**WORK INSTRUCTION:**
Pick out each line in these entries that contains the string "COIL".

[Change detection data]
|---|

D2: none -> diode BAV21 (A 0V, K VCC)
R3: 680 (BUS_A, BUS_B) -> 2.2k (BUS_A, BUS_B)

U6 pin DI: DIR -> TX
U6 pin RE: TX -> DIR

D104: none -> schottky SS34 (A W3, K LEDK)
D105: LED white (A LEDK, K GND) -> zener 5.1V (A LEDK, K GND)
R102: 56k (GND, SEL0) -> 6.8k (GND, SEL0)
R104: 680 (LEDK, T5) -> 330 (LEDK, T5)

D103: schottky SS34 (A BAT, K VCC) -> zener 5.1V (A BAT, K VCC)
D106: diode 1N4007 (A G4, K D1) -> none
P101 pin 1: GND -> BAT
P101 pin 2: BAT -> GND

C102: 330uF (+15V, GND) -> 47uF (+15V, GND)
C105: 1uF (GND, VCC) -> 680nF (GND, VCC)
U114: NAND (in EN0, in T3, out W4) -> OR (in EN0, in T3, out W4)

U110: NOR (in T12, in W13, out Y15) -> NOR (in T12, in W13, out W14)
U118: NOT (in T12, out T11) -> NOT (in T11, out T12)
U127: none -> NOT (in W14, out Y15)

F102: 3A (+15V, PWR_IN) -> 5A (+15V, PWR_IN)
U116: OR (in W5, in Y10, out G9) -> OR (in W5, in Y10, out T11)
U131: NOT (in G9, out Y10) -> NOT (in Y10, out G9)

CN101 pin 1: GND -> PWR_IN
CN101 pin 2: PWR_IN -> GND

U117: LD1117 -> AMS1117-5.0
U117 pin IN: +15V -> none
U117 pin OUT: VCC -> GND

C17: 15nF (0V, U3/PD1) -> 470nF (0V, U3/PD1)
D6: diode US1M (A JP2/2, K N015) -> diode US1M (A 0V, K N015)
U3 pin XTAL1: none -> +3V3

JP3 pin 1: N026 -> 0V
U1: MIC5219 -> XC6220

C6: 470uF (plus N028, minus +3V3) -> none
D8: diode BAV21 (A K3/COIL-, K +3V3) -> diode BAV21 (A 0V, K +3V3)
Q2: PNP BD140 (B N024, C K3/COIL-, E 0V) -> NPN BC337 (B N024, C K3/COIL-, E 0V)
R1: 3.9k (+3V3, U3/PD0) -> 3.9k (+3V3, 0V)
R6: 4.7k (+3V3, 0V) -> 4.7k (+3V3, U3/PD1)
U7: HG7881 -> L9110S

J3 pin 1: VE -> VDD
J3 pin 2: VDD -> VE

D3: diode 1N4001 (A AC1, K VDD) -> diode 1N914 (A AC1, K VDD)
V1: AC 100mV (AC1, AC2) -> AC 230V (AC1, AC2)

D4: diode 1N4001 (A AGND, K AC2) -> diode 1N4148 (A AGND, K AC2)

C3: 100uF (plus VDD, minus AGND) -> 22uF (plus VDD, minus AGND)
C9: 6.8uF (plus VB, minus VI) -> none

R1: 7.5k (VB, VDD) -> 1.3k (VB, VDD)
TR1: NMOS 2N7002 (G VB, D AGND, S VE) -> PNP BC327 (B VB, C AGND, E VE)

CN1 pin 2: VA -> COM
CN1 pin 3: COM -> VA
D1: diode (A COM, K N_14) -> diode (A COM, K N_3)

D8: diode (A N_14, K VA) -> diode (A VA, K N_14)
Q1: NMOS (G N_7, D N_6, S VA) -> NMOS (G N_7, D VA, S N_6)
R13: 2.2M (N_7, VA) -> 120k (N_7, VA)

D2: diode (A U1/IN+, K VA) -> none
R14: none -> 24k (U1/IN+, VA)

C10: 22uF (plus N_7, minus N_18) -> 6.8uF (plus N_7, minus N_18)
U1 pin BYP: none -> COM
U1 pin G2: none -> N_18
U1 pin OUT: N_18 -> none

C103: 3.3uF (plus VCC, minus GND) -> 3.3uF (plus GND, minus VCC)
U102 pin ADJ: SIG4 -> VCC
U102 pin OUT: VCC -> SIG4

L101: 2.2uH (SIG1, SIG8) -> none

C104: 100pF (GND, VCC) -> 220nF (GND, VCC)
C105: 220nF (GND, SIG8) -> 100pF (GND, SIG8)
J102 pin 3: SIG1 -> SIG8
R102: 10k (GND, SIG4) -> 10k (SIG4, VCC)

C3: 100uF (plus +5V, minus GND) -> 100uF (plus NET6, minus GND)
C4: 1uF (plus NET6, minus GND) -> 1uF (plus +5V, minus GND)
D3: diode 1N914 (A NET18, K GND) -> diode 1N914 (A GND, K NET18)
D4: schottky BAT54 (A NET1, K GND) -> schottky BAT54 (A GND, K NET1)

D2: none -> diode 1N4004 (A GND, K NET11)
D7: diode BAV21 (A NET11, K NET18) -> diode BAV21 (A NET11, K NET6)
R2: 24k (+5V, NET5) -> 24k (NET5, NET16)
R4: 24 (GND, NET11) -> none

|---|

**REPLY:**
D8: diode BAV21 (A K3/COIL-, K +3V3) -> diode BAV21 (A 0V, K +3V3)
Q2: PNP BD140 (B N024, C K3/COIL-, E 0V) -> NPN BC337 (B N024, C K3/COIL-, E 0V)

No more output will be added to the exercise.